## What you have to do
The listing below is to be reproduced in full, character for character.

## Input data
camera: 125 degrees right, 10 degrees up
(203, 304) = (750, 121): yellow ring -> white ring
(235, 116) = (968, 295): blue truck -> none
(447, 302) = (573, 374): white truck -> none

## Written answer
camera: 125 degrees right, 10 degrees up
(203, 304) = (750, 121): yellow ring -> white ring
(235, 116) = (968, 295): blue truck -> none
(447, 302) = (573, 374): white truck -> none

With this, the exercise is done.